[Stored items from a collection]
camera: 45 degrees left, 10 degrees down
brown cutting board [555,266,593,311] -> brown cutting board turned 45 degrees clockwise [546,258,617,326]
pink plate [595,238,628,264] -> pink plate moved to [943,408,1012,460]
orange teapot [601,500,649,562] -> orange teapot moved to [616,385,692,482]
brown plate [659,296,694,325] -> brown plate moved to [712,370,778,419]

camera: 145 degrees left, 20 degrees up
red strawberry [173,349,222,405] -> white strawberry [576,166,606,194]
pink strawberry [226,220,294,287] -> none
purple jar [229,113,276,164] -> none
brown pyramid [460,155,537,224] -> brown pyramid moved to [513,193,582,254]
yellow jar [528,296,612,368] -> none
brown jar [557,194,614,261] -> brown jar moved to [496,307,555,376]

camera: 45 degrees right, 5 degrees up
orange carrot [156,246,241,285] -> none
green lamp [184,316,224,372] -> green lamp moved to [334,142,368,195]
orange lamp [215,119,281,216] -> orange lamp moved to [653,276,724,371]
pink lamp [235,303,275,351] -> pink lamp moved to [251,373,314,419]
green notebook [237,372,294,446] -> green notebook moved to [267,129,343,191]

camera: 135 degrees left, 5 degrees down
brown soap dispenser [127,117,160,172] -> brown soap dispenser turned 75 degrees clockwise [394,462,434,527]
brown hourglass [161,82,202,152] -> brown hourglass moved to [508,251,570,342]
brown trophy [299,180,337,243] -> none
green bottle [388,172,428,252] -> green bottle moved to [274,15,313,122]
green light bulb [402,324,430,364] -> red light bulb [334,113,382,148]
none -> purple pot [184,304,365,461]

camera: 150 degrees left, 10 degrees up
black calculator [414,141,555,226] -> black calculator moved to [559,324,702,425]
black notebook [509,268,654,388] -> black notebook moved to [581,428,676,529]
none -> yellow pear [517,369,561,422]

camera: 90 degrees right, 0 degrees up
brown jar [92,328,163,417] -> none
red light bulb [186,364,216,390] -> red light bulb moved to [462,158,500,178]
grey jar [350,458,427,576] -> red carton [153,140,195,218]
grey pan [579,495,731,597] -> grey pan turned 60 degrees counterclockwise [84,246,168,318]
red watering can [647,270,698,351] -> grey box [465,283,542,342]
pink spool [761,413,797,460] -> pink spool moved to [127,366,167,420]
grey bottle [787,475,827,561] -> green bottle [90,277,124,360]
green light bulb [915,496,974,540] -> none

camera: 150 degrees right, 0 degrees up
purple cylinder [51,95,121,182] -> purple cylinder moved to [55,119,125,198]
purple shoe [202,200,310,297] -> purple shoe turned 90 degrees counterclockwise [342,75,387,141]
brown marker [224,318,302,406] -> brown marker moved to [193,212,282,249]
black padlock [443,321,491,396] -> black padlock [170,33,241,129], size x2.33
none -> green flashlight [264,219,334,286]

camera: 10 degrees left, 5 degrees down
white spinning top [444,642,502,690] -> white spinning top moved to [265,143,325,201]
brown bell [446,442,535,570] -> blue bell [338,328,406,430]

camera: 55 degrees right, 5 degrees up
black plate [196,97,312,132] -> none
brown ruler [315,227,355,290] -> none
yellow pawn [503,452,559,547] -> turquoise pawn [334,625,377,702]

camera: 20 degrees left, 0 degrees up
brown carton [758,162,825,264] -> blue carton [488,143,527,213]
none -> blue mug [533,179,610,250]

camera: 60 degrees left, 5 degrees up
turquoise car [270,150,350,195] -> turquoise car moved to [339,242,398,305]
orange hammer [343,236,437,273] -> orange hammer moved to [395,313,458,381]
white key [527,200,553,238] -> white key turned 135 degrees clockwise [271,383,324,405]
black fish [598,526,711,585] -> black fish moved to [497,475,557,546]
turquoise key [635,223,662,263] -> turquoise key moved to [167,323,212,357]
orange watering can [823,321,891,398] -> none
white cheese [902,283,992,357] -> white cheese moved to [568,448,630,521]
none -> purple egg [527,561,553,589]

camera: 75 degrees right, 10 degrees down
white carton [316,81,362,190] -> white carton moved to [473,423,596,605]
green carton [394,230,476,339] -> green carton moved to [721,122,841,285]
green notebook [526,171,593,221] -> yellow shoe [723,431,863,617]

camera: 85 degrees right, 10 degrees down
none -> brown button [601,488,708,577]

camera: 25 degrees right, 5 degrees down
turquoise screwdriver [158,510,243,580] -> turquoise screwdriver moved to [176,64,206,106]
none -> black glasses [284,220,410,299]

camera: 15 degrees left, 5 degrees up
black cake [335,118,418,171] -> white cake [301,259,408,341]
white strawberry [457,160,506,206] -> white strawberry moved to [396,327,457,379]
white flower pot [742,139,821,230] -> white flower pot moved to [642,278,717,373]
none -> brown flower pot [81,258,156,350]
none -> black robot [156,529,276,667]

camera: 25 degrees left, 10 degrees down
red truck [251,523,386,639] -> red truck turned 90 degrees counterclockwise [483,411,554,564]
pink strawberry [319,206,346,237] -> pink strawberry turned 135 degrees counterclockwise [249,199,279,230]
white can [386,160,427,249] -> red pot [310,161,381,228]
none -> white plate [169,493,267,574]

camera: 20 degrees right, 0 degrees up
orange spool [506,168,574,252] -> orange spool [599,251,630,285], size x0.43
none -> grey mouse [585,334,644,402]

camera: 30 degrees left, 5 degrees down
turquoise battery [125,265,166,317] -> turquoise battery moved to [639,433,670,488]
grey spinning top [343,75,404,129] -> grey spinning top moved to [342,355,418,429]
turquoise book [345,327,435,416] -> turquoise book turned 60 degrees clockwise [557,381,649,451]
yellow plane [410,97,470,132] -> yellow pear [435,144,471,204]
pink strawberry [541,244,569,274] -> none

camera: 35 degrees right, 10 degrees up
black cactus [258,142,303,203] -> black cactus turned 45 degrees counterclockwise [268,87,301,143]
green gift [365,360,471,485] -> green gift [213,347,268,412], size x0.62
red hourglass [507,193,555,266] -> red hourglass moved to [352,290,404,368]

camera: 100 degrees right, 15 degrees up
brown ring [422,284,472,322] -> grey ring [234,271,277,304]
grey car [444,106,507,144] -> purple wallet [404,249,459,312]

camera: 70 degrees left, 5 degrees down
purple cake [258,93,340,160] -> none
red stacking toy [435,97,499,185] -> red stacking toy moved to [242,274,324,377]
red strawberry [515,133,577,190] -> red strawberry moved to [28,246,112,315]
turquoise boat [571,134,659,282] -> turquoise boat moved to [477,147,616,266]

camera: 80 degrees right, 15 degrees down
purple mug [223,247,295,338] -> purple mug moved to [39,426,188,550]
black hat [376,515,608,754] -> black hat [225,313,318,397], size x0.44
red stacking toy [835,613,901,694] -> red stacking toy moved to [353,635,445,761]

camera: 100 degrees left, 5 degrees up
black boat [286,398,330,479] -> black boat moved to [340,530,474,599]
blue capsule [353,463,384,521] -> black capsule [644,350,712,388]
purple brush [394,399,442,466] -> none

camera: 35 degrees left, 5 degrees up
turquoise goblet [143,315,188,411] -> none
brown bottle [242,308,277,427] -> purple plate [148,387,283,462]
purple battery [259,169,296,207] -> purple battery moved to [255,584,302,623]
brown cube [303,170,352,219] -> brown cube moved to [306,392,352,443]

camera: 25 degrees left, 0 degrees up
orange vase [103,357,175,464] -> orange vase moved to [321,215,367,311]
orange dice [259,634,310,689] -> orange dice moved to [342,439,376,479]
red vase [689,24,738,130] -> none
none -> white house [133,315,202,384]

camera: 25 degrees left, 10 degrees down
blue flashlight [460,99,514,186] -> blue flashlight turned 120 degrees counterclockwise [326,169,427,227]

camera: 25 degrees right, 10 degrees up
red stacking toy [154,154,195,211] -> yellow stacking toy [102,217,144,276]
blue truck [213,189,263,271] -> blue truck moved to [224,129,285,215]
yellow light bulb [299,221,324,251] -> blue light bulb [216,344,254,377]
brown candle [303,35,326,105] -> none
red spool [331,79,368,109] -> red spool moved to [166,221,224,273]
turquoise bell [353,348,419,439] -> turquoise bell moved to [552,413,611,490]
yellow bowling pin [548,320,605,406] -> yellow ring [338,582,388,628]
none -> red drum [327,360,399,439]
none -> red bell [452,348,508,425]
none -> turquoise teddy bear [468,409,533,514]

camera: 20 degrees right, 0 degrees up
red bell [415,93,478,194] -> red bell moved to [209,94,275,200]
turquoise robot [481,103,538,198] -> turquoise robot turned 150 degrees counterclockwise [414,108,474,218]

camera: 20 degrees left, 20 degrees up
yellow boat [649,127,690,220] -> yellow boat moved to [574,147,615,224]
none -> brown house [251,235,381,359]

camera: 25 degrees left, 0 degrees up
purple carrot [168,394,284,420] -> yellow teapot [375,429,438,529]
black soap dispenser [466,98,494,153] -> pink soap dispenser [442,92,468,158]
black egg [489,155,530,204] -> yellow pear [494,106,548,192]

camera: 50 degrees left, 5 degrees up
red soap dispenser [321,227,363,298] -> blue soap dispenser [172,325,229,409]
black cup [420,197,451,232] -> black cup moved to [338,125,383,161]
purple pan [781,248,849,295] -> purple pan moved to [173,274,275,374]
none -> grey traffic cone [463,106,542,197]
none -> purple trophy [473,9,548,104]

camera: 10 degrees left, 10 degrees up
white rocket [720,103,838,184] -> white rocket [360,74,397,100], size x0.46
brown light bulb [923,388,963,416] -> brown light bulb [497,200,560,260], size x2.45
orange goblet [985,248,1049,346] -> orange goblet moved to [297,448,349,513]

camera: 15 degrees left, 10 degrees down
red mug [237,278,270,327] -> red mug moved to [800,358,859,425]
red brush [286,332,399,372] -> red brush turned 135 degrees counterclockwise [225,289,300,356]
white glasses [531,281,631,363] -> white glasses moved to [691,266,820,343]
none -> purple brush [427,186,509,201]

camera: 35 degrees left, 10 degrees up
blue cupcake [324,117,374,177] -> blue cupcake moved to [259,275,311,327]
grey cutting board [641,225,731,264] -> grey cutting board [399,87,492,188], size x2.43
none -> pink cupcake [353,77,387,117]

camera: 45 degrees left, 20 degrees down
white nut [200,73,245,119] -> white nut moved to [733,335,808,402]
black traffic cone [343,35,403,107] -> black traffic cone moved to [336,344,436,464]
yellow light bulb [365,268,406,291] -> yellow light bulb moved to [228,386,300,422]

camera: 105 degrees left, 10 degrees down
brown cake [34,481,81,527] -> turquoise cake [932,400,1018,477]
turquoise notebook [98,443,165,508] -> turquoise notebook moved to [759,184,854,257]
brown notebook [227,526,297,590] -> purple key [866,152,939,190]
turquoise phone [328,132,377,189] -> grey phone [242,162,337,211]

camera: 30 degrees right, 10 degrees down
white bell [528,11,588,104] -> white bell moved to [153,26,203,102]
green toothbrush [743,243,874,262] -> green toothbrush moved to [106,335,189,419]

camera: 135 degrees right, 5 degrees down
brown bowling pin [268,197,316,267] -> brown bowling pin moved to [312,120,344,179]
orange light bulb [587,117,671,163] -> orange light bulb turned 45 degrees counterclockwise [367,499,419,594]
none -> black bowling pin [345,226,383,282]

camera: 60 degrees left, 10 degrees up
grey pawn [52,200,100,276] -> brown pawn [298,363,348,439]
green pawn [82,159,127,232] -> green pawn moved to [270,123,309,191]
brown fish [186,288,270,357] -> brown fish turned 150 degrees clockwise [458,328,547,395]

[Problem description] Of the lines above, count those containing the word "watering", and give the number by itself.

[Solution to the exercise] 2